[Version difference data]
━━━━━━
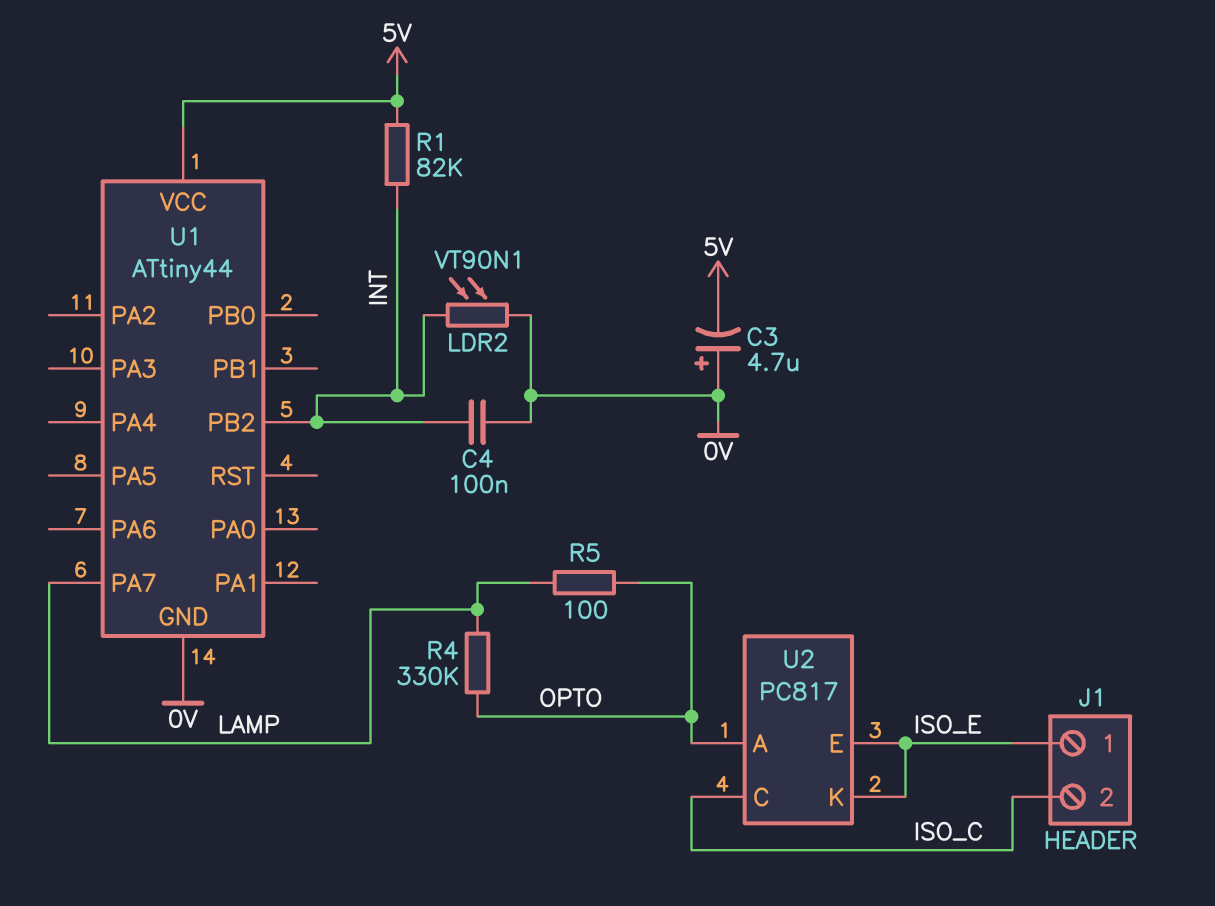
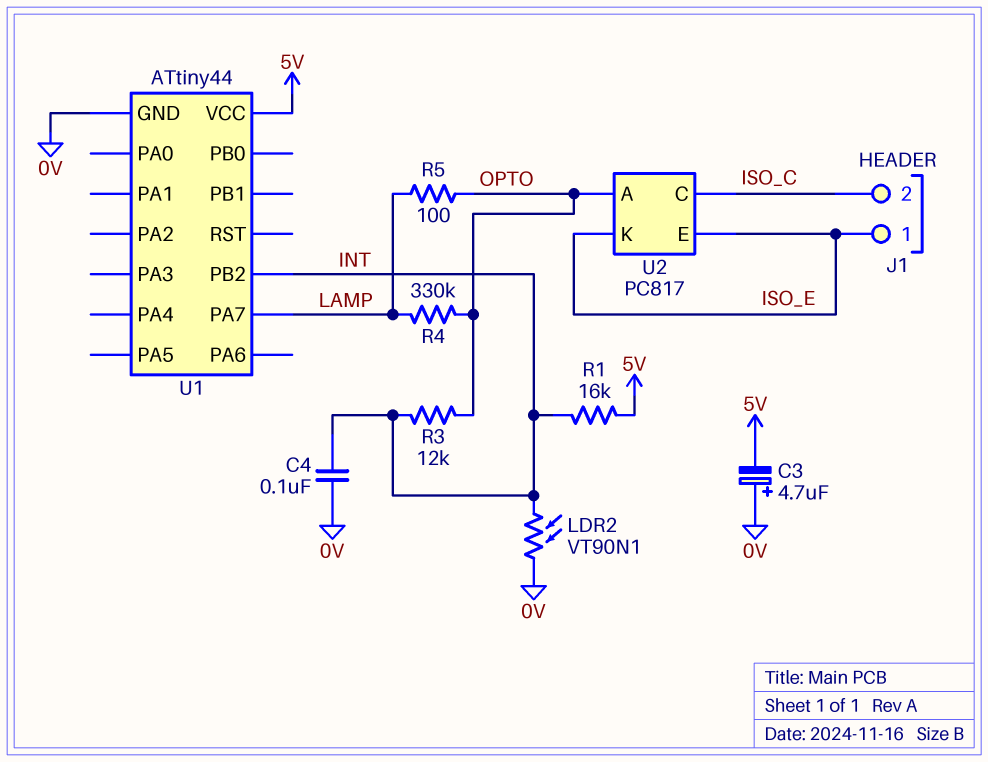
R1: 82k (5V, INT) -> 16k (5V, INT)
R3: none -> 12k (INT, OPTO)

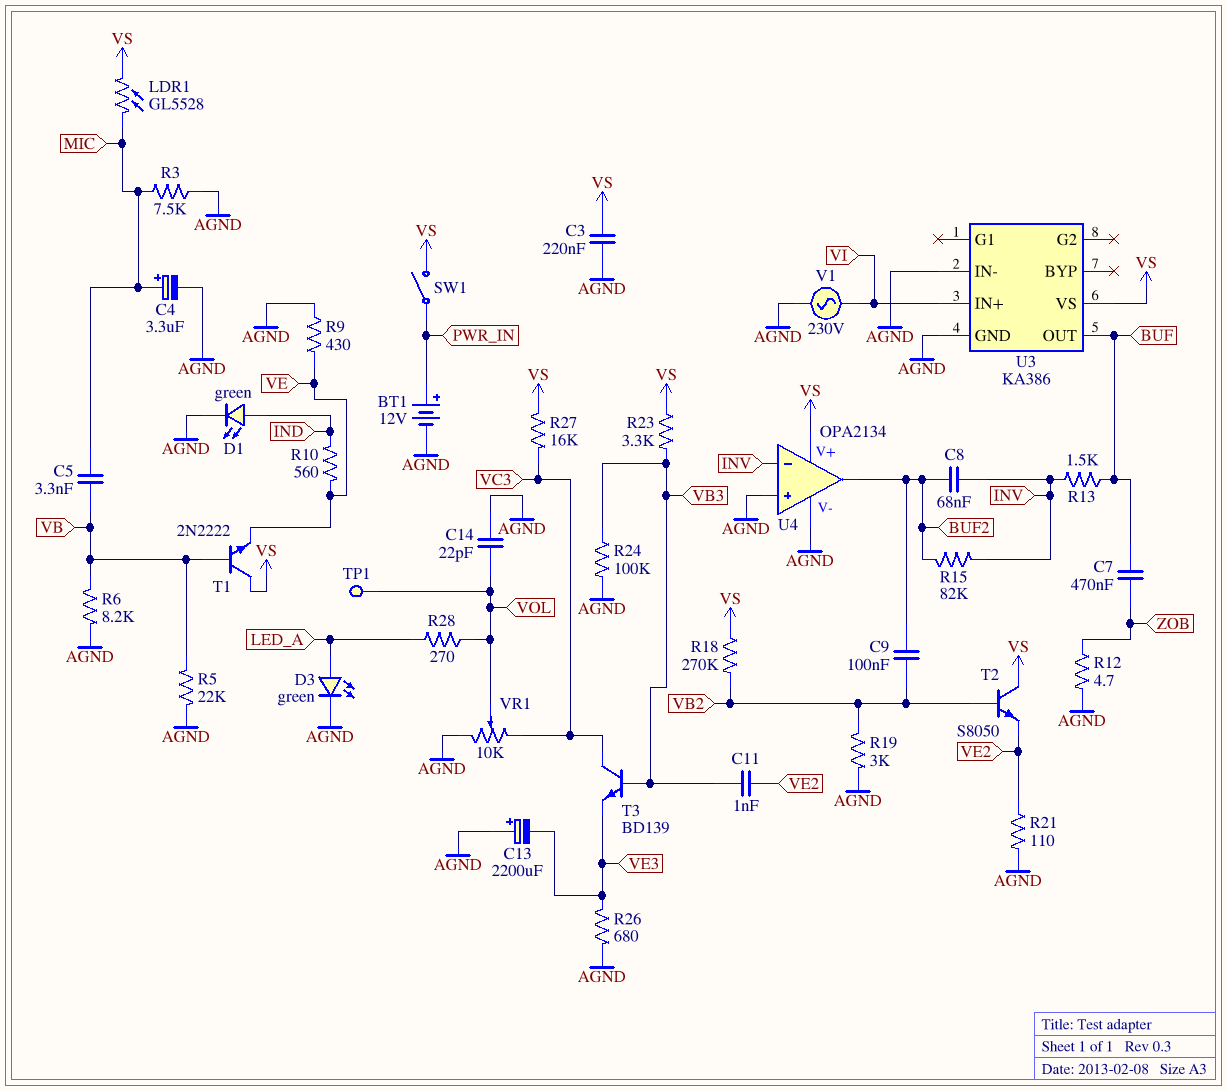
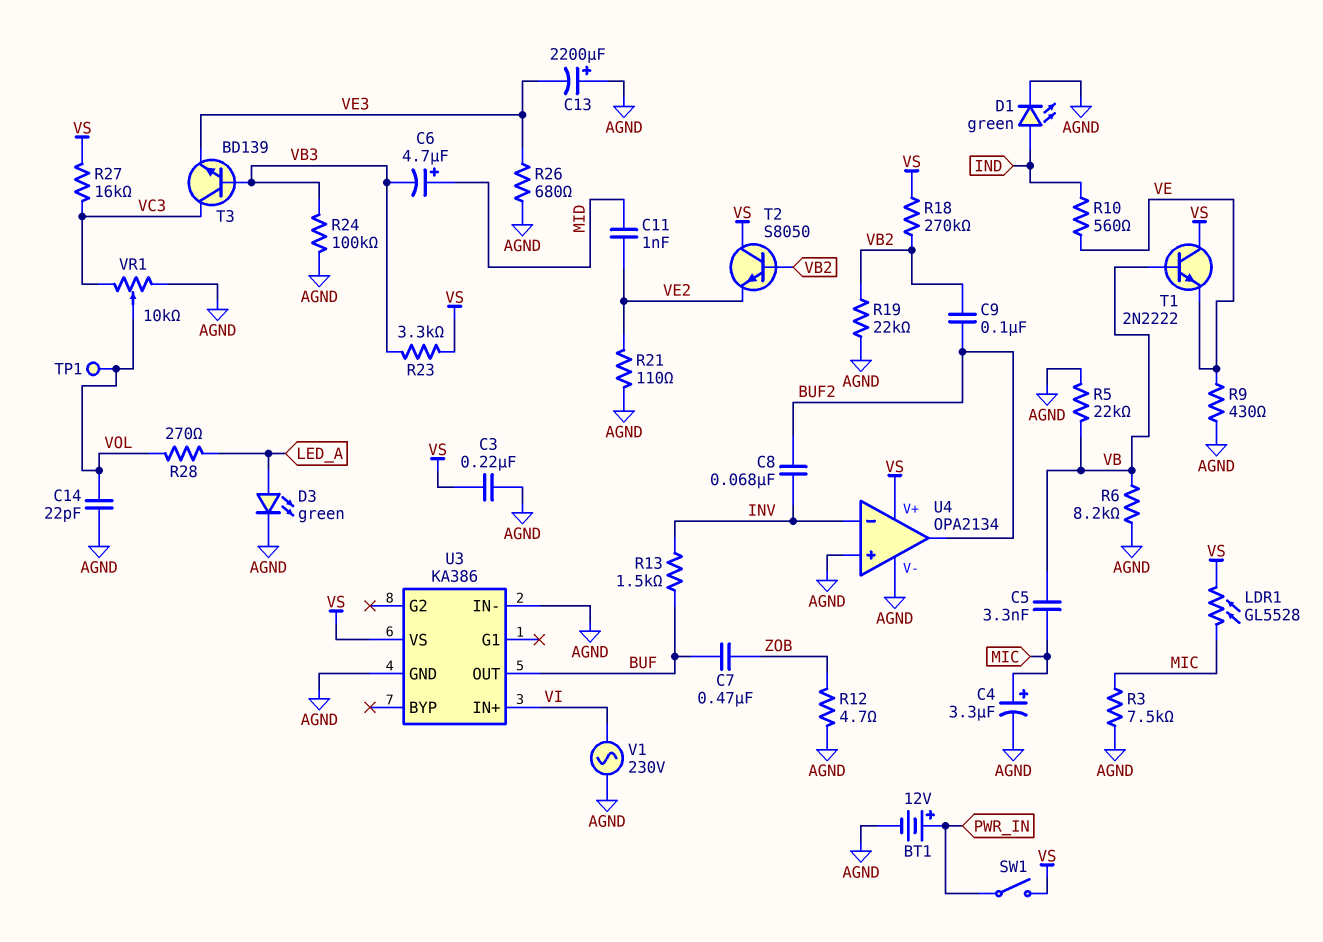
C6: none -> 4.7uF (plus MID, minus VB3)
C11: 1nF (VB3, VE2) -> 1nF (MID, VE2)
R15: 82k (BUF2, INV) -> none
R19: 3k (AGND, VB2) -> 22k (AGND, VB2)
━━━━━━
• **Problem to solve**: Output exactly the lines from the line containing "R3: none -> 12k (INT, OPTO)" through the last line of the records, both included, and leave out every picture.

• **Task output**:
R3: none -> 12k (INT, OPTO)

C6: none -> 4.7uF (plus MID, minus VB3)
C11: 1nF (VB3, VE2) -> 1nF (MID, VE2)
R15: 82k (BUF2, INV) -> none
R19: 3k (AGND, VB2) -> 22k (AGND, VB2)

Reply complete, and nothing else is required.